BEGIN Data listing
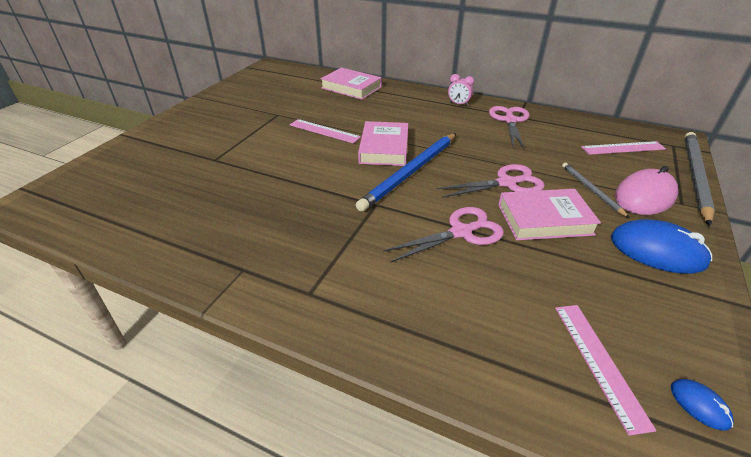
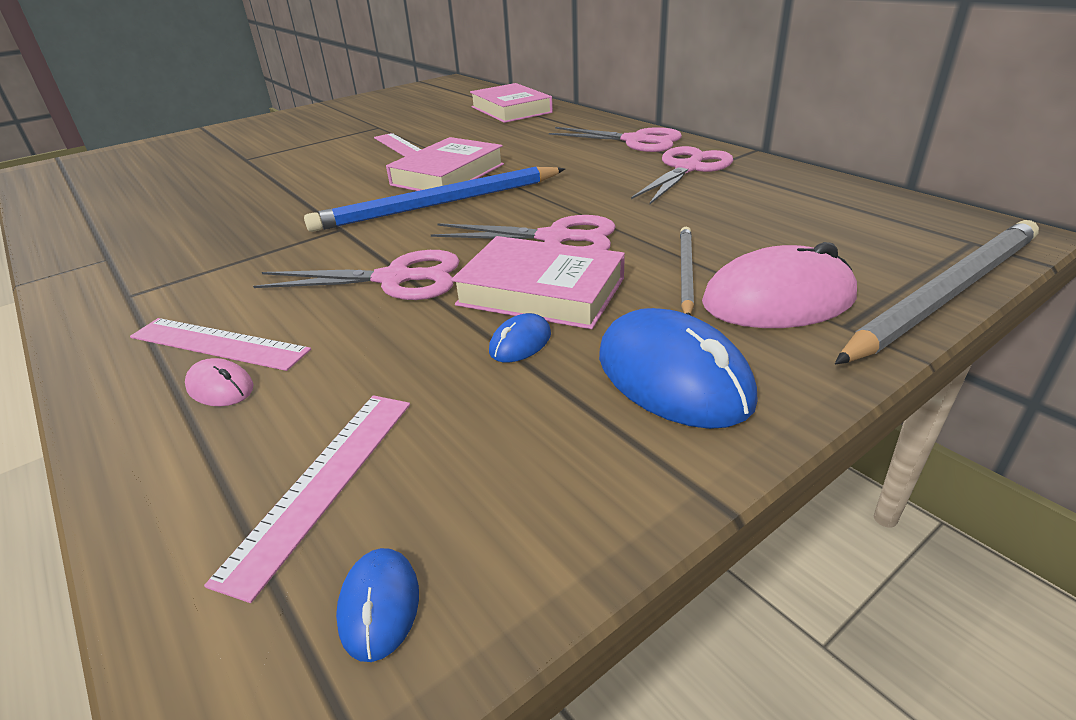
camera: 30 degrees right, 5 degrees down
(458, 104) = (635, 141): pink clock -> pink scissors
(471, 333) = (220, 387): none -> pink mouse
(575, 253) = (520, 343): none -> blue mouse
(623, 148) = (847, 229): pink ruler -> pink ruler (218, 343)

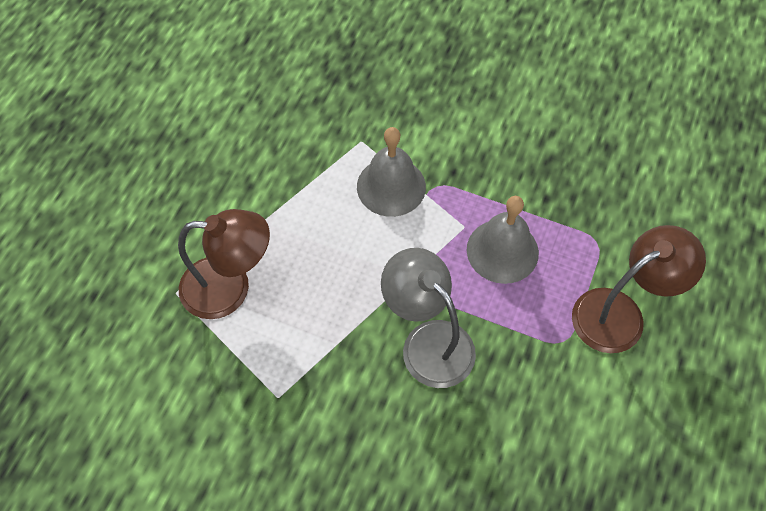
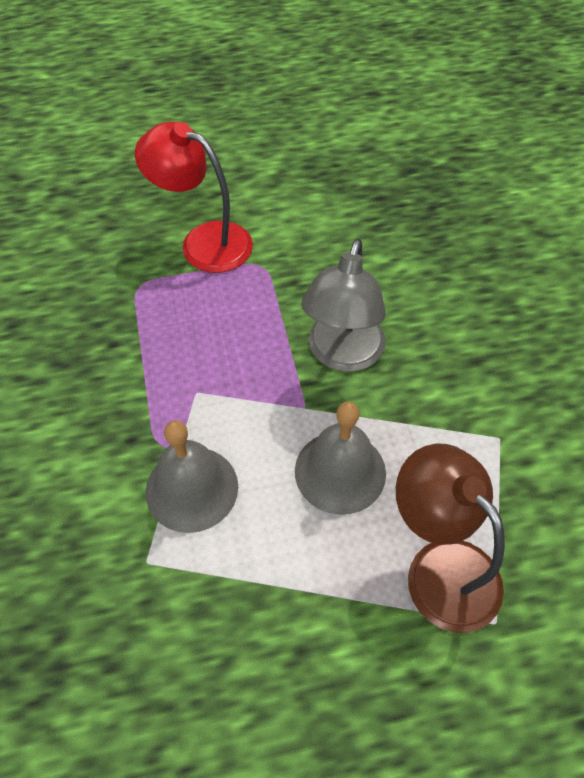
camera: 125 degrees left, 5 degrees down
(502, 251) = (201, 348): grey bell -> grey bell (340, 471)
(620, 313) = (203, 242): brown lamp -> red lamp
END Data listing
*Task to complete:*
Filter the records above for lines with "camera".

*Exercise solution:*
camera: 30 degrees right, 5 degrees down
camera: 125 degrees left, 5 degrees down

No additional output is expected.